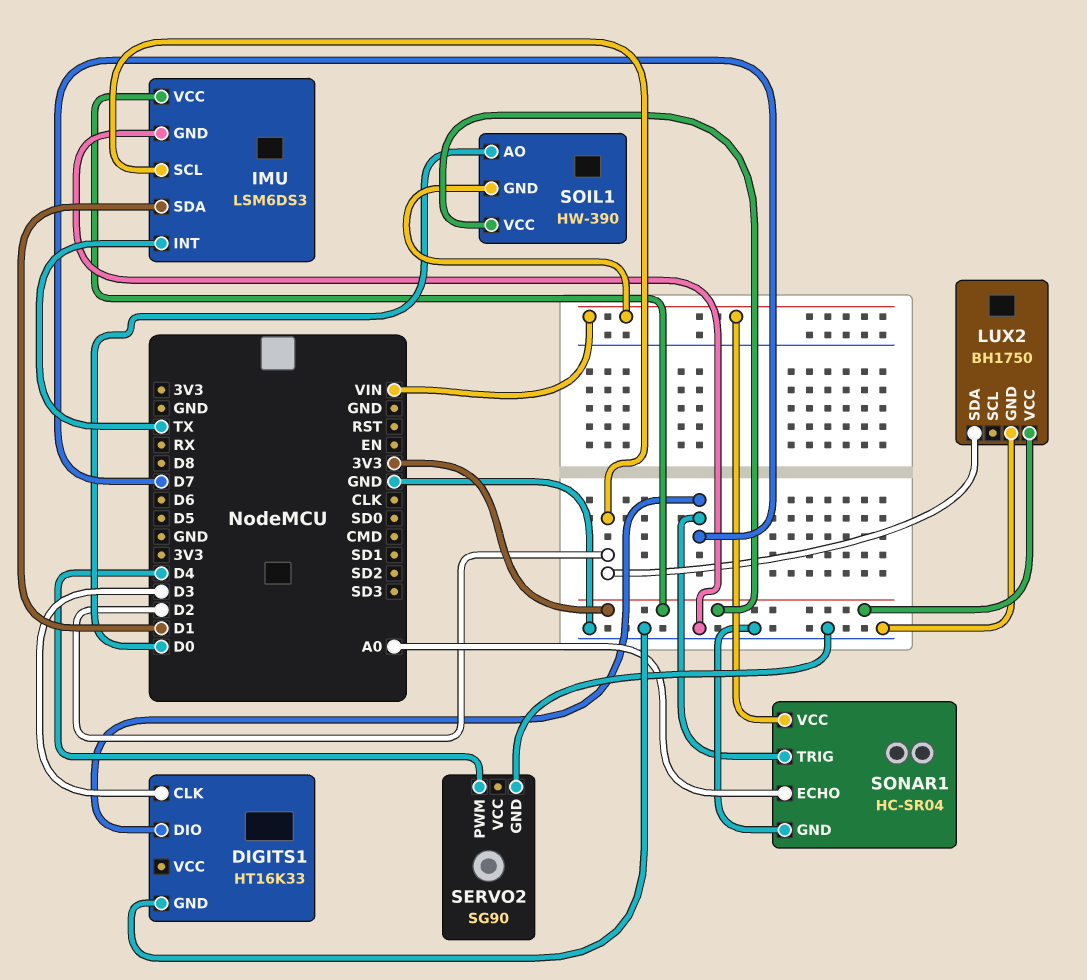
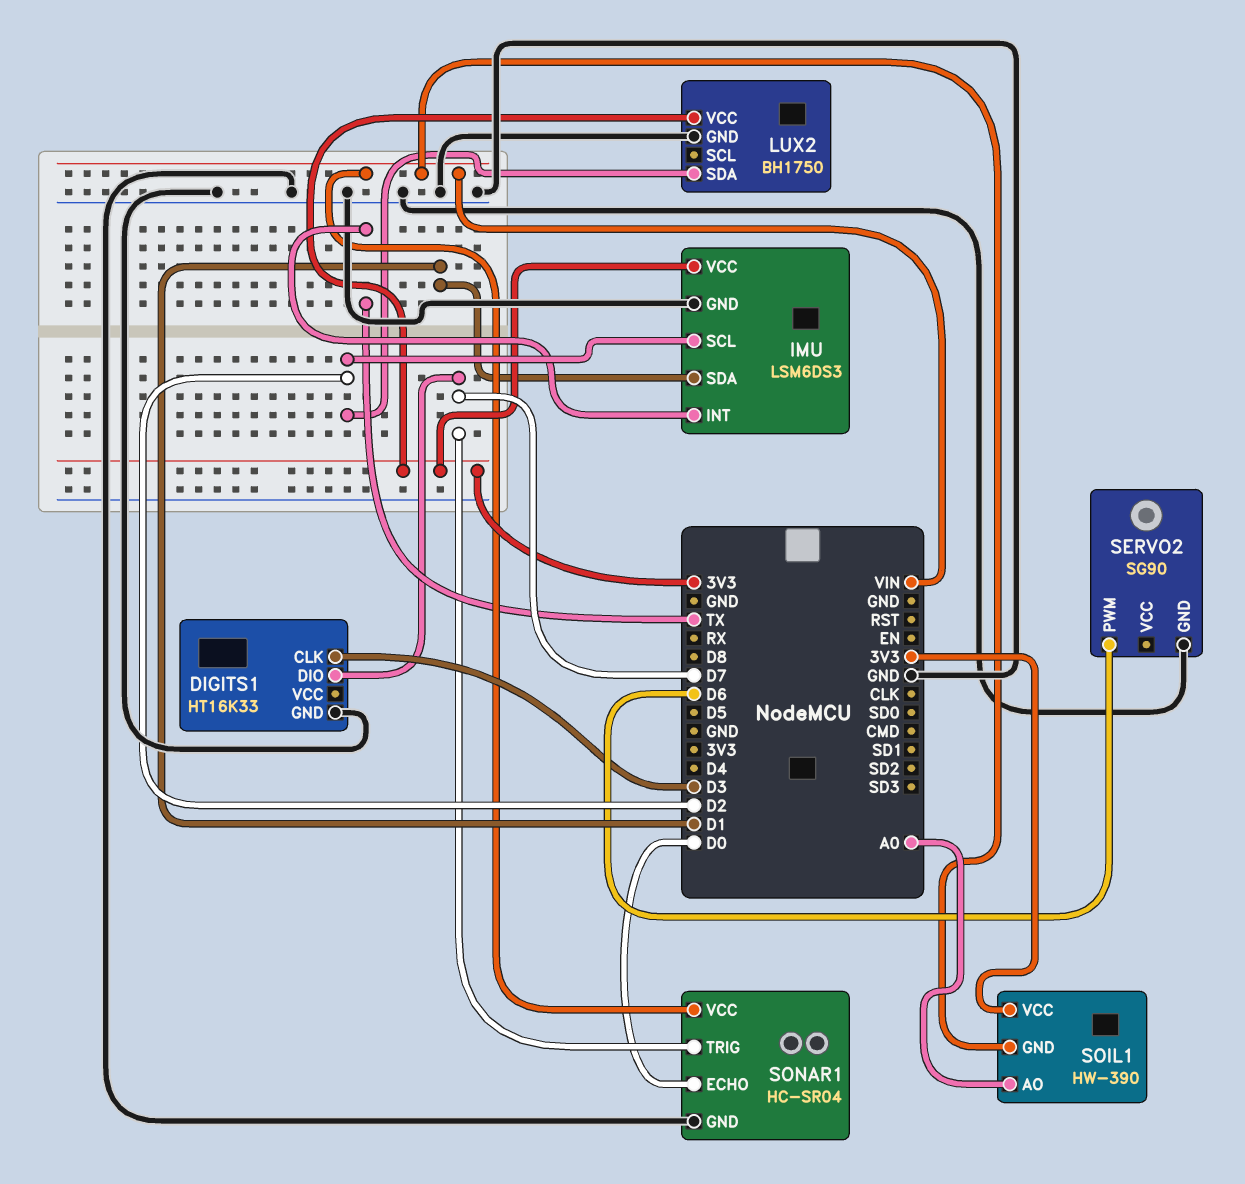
SERVO2 pin PWM: D4 -> D6
SOIL1 pin AO: D0 -> A0
SONAR1 pin ECHO: A0 -> D0

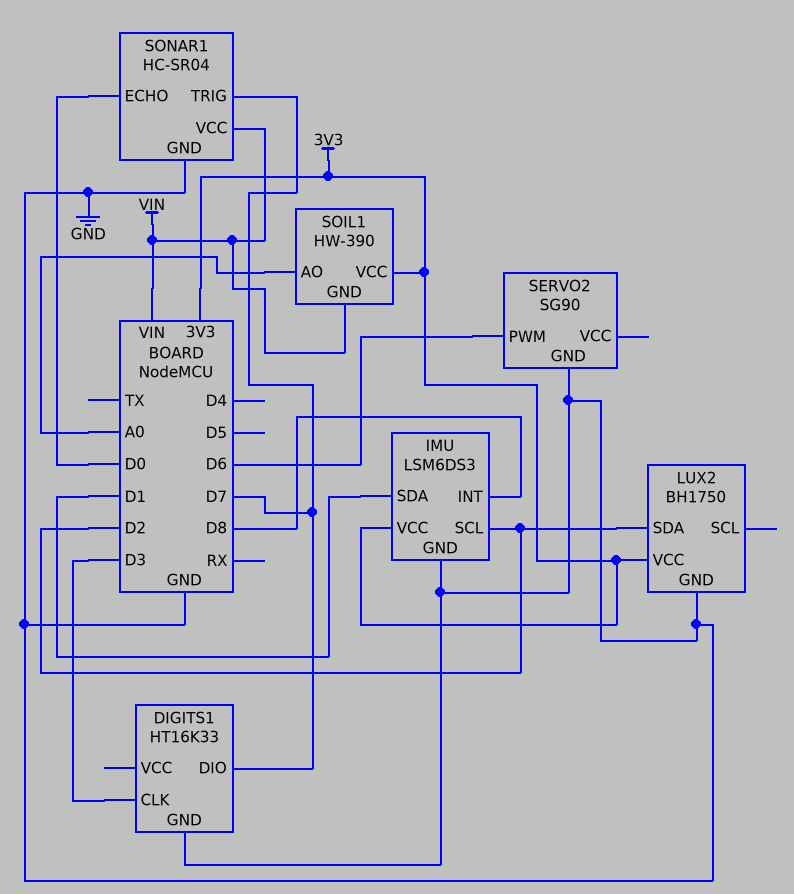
IMU pin INT: TX -> D8

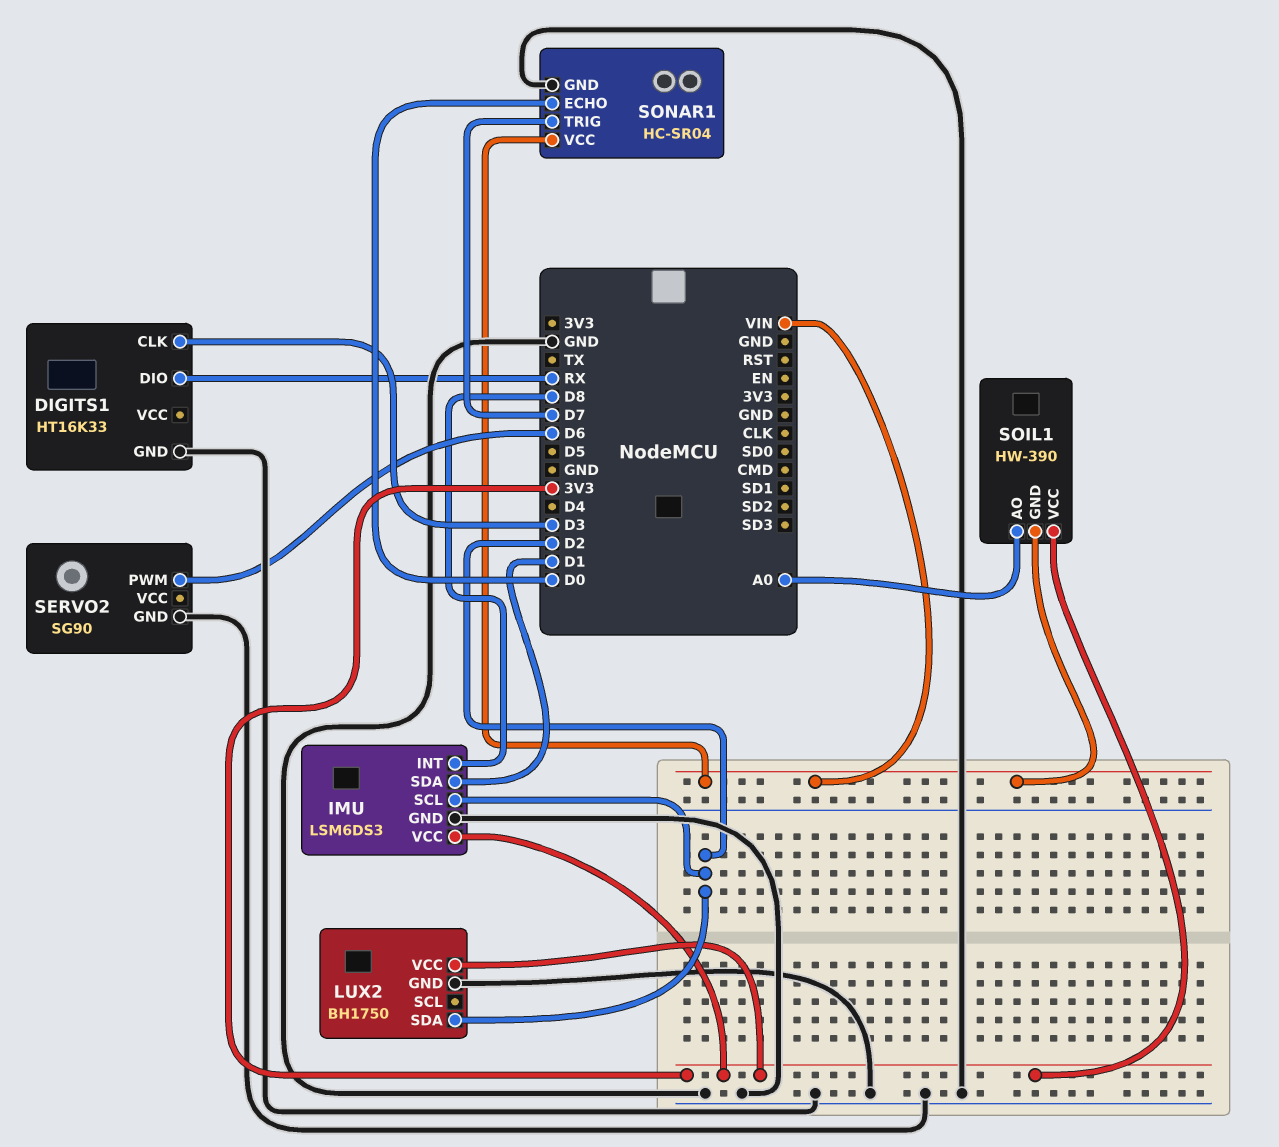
DIGITS1 pin DIO: D7 -> RX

:::::

- Exercise objective: The line containing "SONAR1 pin ECHO: A0 -> D0" and all lines after it, through the last line of the records, should be returned exactly. Omit the pictures.

- Output for this exercise:
SONAR1 pin ECHO: A0 -> D0

IMU pin INT: TX -> D8

DIGITS1 pin DIO: D7 -> RX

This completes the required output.